Version comparison data:
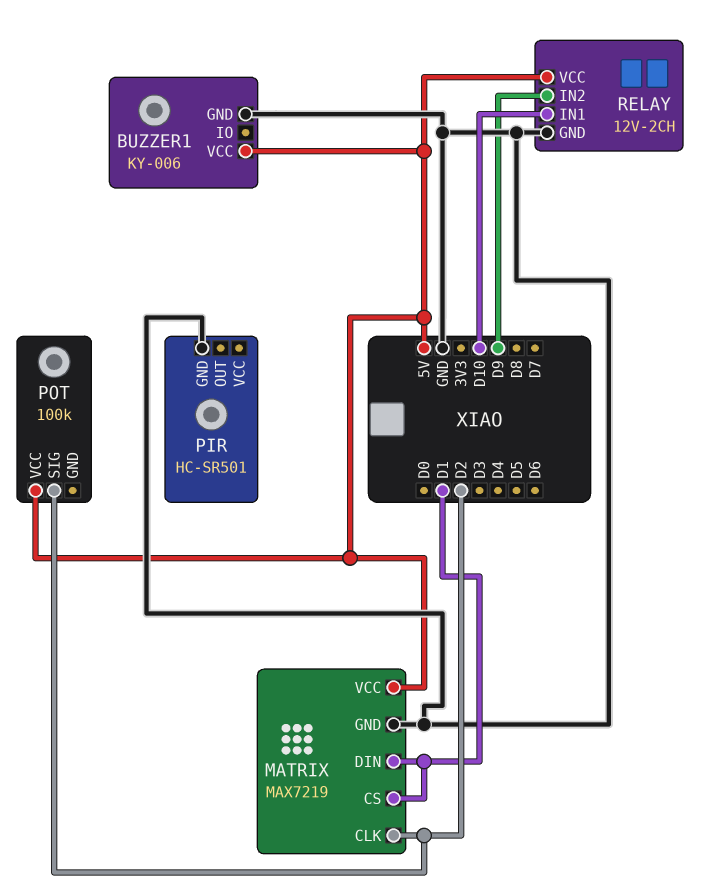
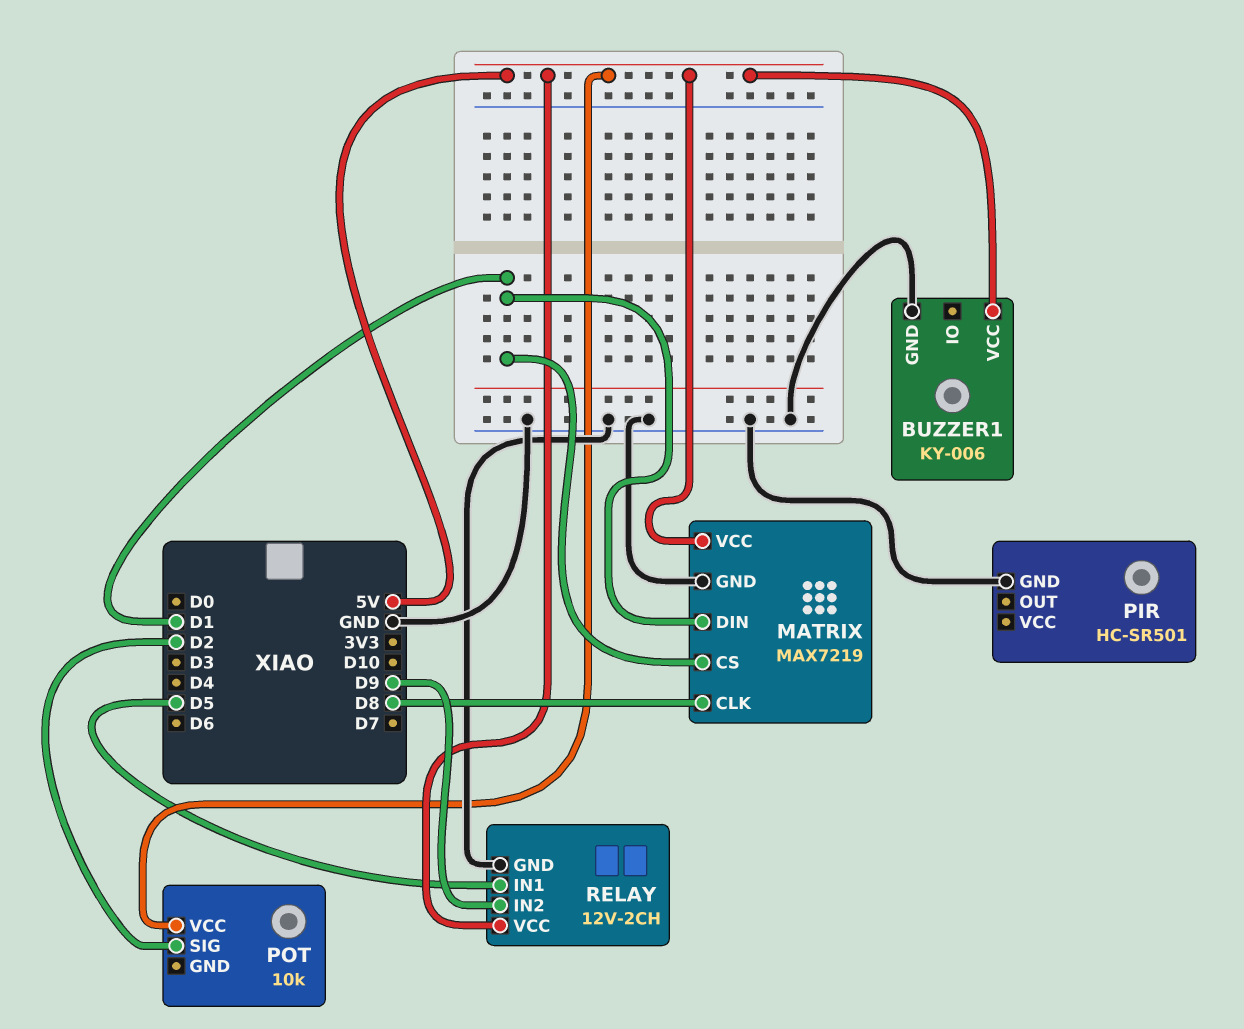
MATRIX pin CLK: D2 -> D8
POT: 100k -> 10k
RELAY pin IN1: D10 -> D5

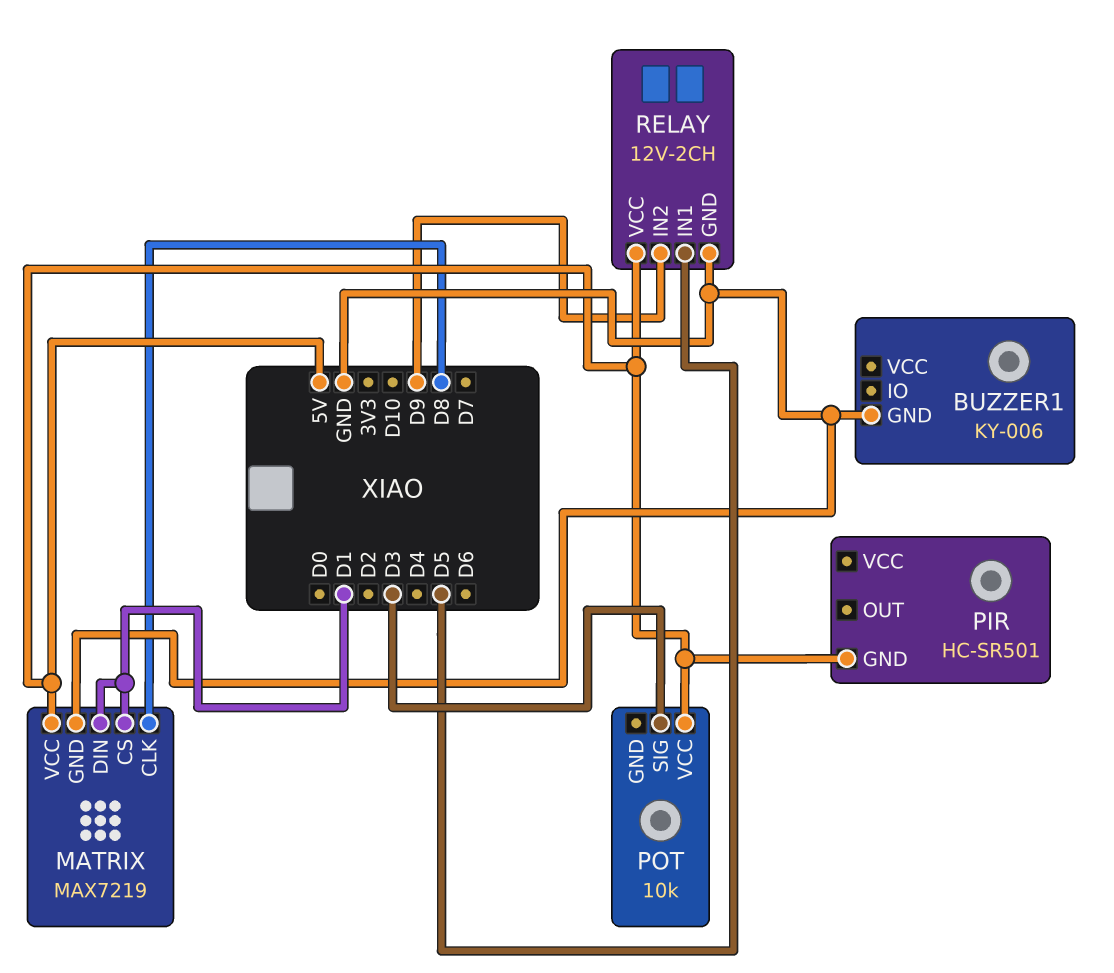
BUZZER1 pin VCC: 5V -> none
PIR pin GND: GND -> 5V
POT pin SIG: D2 -> D3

ABOUT THIS TASK: Write the entries out again exactly as they appear, with the pictures omitted.

WRITTEN ANSWER:
MATRIX pin CLK: D2 -> D8
POT: 100k -> 10k
RELAY pin IN1: D10 -> D5

BUZZER1 pin VCC: 5V -> none
PIR pin GND: GND -> 5V
POT pin SIG: D2 -> D3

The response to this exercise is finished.